Start of Data in this exercise
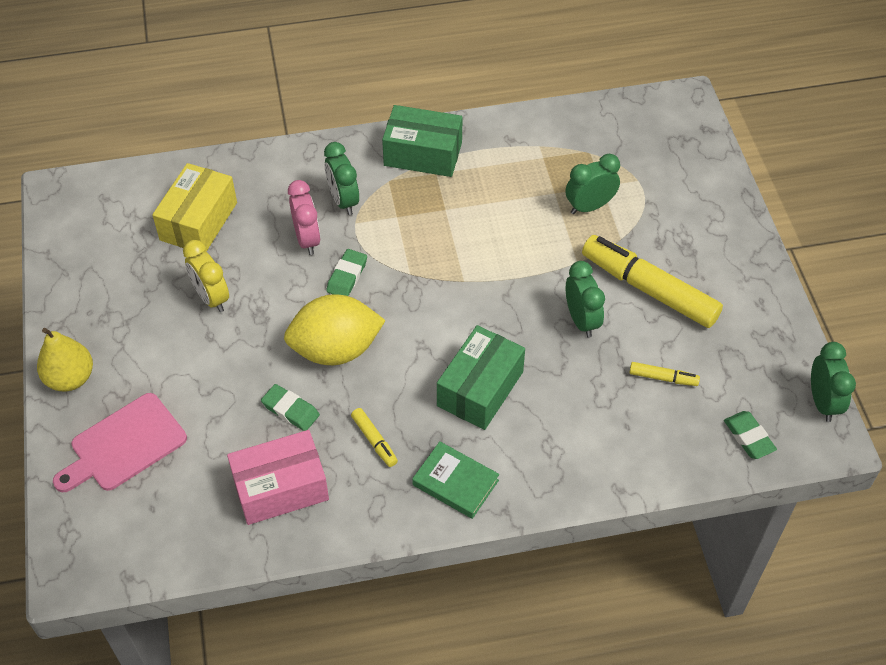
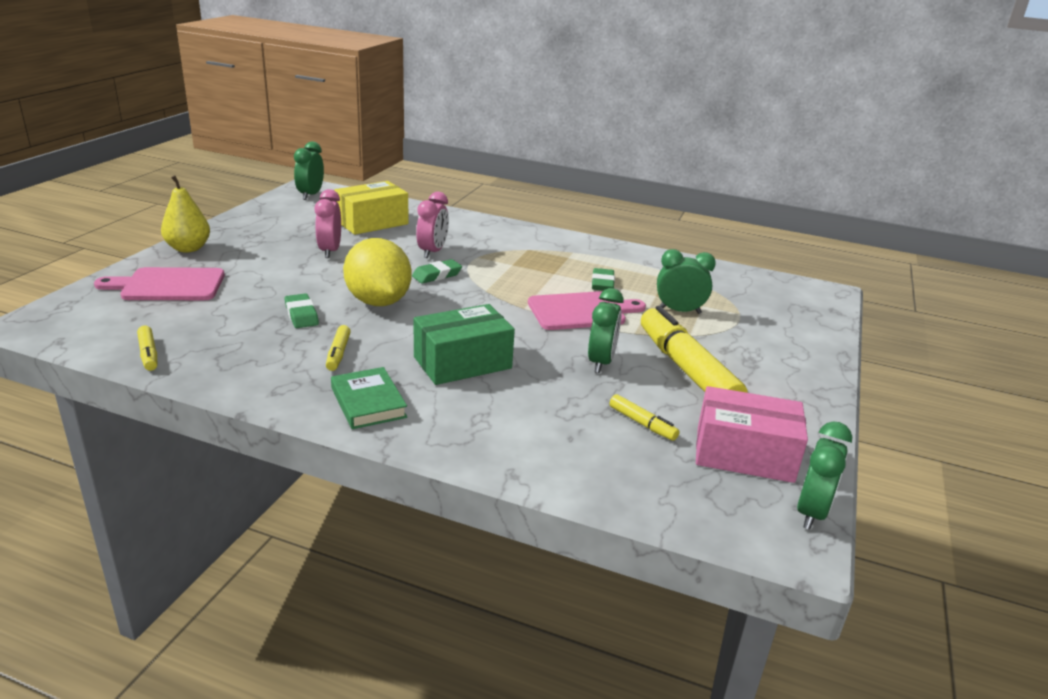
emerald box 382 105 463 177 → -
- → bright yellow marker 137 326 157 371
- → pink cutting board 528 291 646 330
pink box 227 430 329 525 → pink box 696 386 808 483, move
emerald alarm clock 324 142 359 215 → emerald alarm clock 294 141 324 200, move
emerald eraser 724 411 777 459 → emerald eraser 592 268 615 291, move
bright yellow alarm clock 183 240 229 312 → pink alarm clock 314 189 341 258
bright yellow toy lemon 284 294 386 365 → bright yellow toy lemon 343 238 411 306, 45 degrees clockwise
End of Data in this exercise
### The problem
In the entries above, please find the line with "- → pink cutting board 528 291 646 330" and the line with "bright yellow alarm", then write out exactly those two lines and every line between them, and nothing more.

### Finished exercise
- → pink cutting board 528 291 646 330
pink box 227 430 329 525 → pink box 696 386 808 483, move
emerald alarm clock 324 142 359 215 → emerald alarm clock 294 141 324 200, move
emerald eraser 724 411 777 459 → emerald eraser 592 268 615 291, move
bright yellow alarm clock 183 240 229 312 → pink alarm clock 314 189 341 258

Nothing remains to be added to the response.